• [BRIEF] Transcribe the records below exactly as they appear, omitting any pictures.
(Beginning of THE DATA)
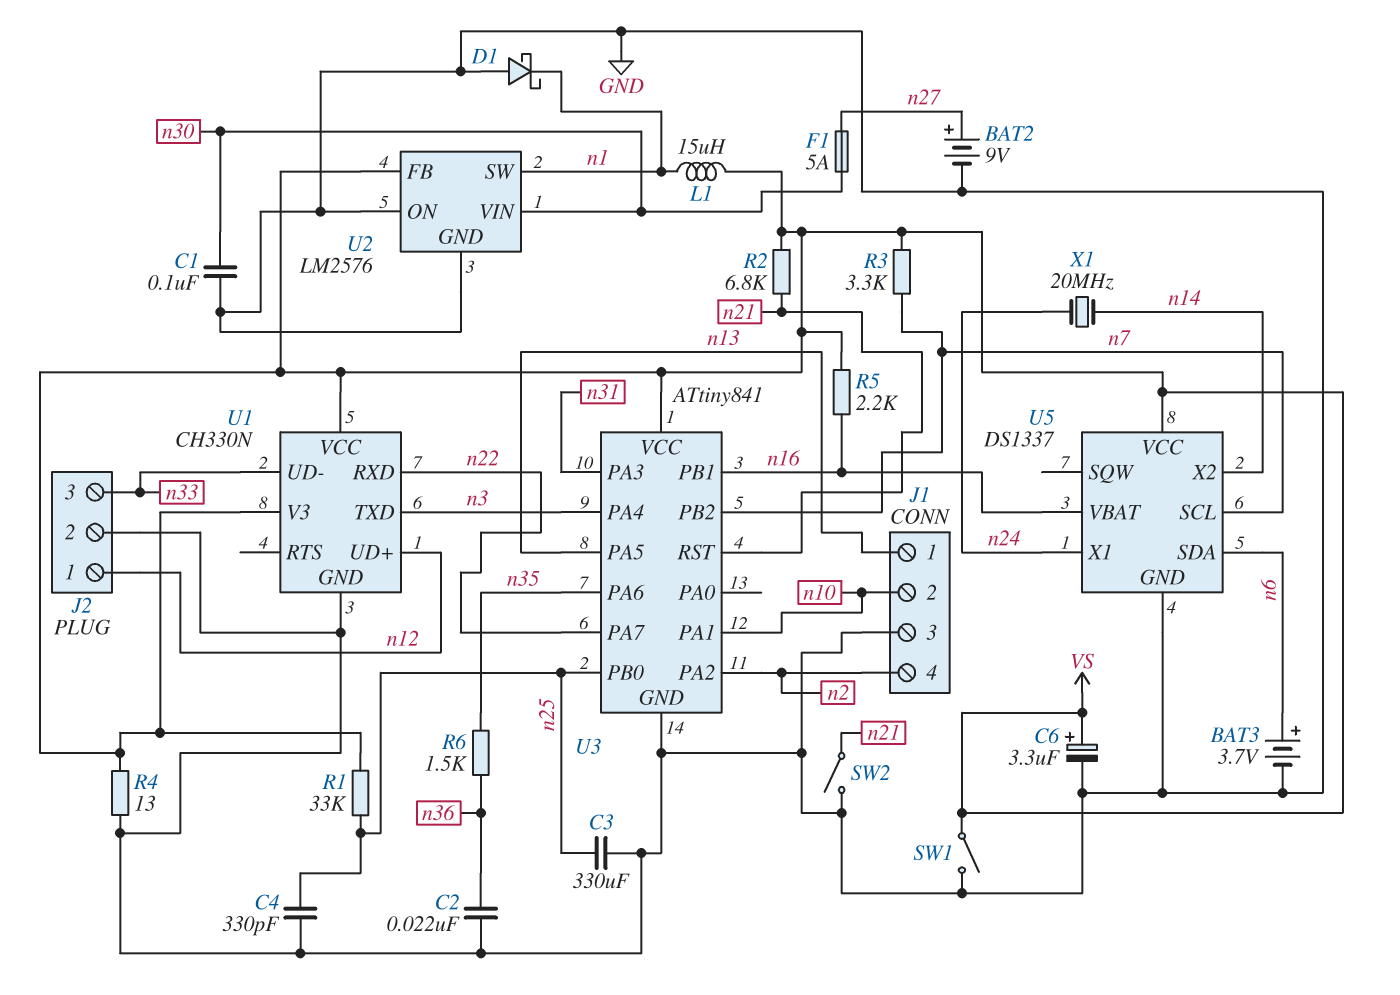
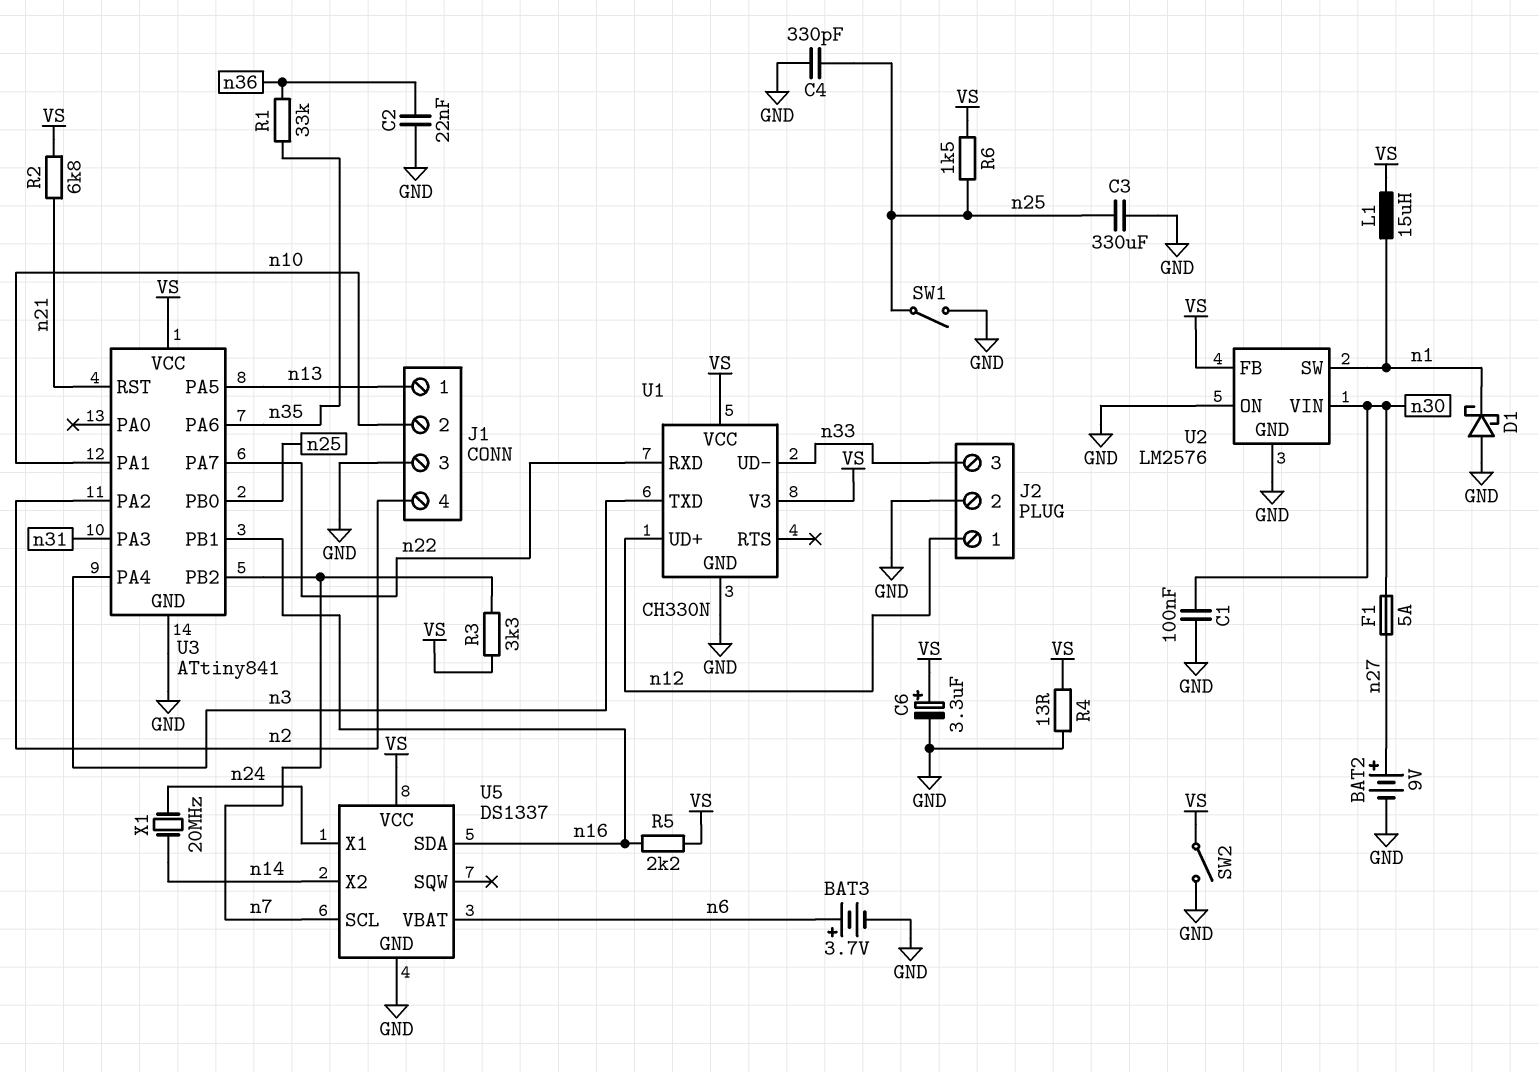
R1: 33k (VS, n25) -> 33k (n35, n36)
R6: 1.5k (n35, n36) -> 1.5k (VS, n25)
SW1: switch (GND, VS) -> switch (GND, n25)
SW2: switch (GND, n21) -> switch (GND, VS)
U5 pin SDA: n6 -> n16
U5 pin VBAT: n16 -> n6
(End of THE DATA)
• [SOLUTION FOR THIS TASK]
R1: 33k (VS, n25) -> 33k (n35, n36)
R6: 1.5k (n35, n36) -> 1.5k (VS, n25)
SW1: switch (GND, VS) -> switch (GND, n25)
SW2: switch (GND, n21) -> switch (GND, VS)
U5 pin SDA: n6 -> n16
U5 pin VBAT: n16 -> n6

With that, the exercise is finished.